DIRECTIONS:
Set down each line of the material that follows exactly, and leave its pictures out.

DATA FOR REVIEW:
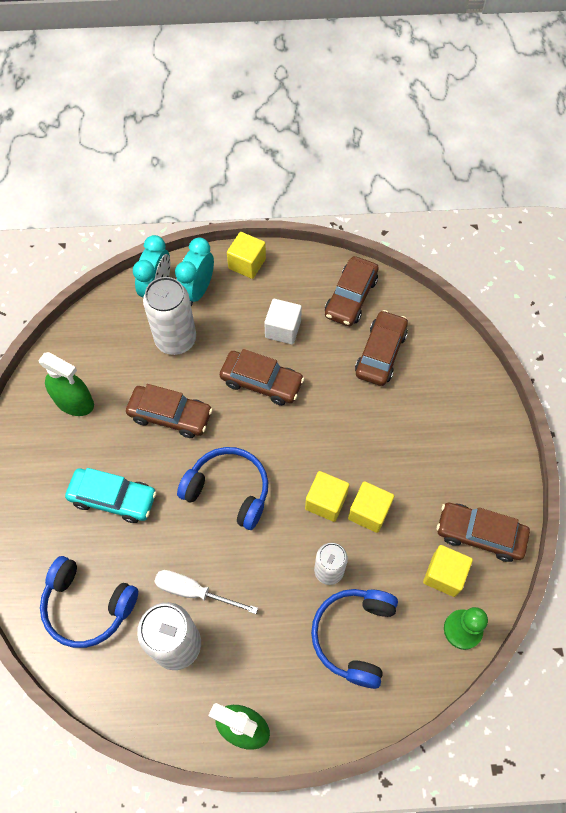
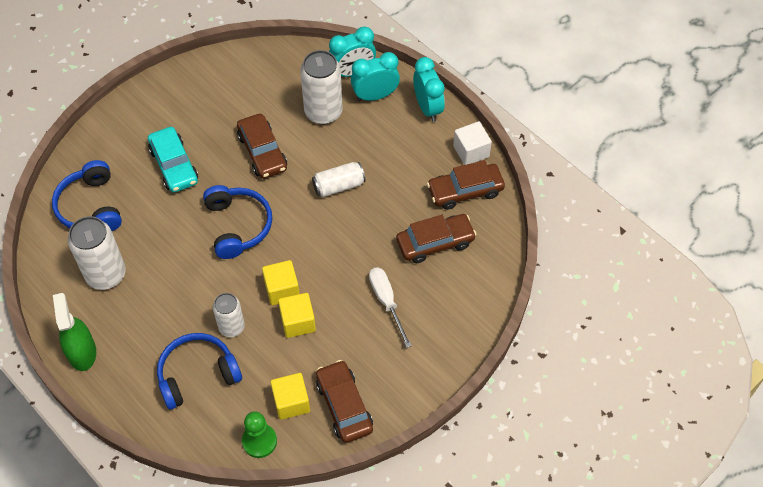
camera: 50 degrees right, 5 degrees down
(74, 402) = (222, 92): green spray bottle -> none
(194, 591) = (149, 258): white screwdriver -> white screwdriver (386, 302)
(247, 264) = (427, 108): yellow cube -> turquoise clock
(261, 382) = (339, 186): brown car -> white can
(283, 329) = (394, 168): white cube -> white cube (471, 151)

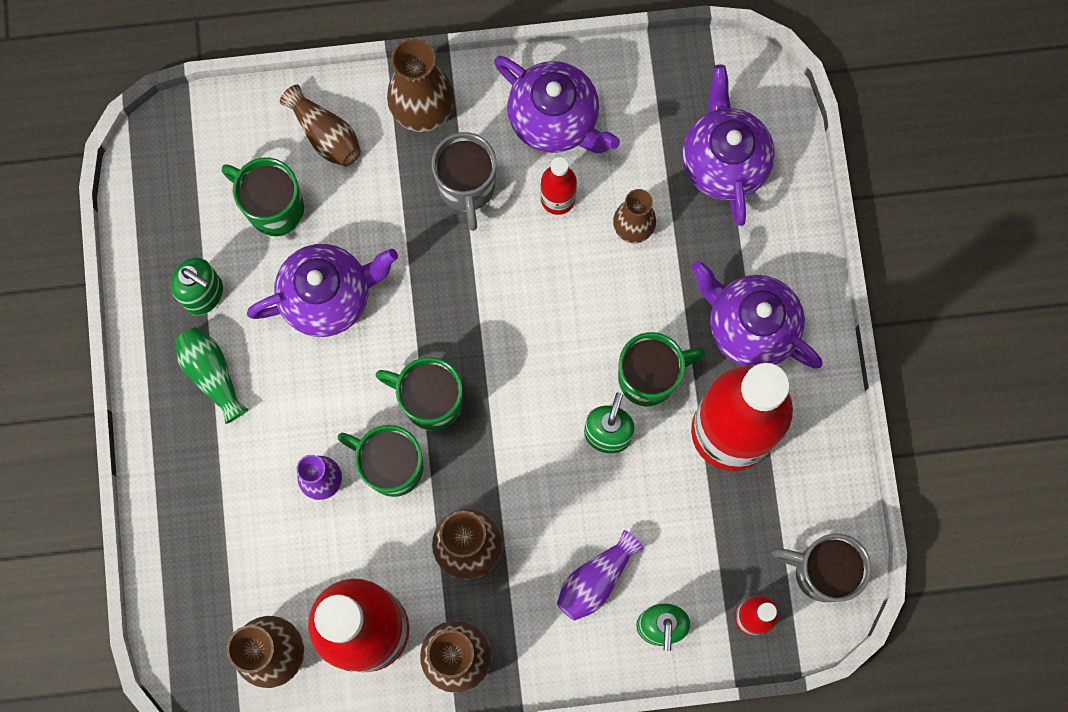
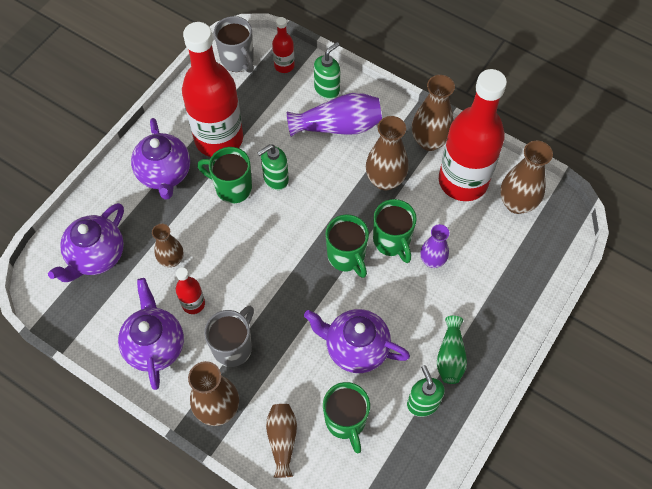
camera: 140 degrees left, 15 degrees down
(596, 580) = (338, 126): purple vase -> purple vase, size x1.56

OUTPUT FOR THIS TASK:
camera: 50 degrees right, 5 degrees down
(74, 402) = (222, 92): green spray bottle -> none
(194, 591) = (149, 258): white screwdriver -> white screwdriver (386, 302)
(247, 264) = (427, 108): yellow cube -> turquoise clock
(261, 382) = (339, 186): brown car -> white can
(283, 329) = (394, 168): white cube -> white cube (471, 151)

camera: 140 degrees left, 15 degrees down
(596, 580) = (338, 126): purple vase -> purple vase, size x1.56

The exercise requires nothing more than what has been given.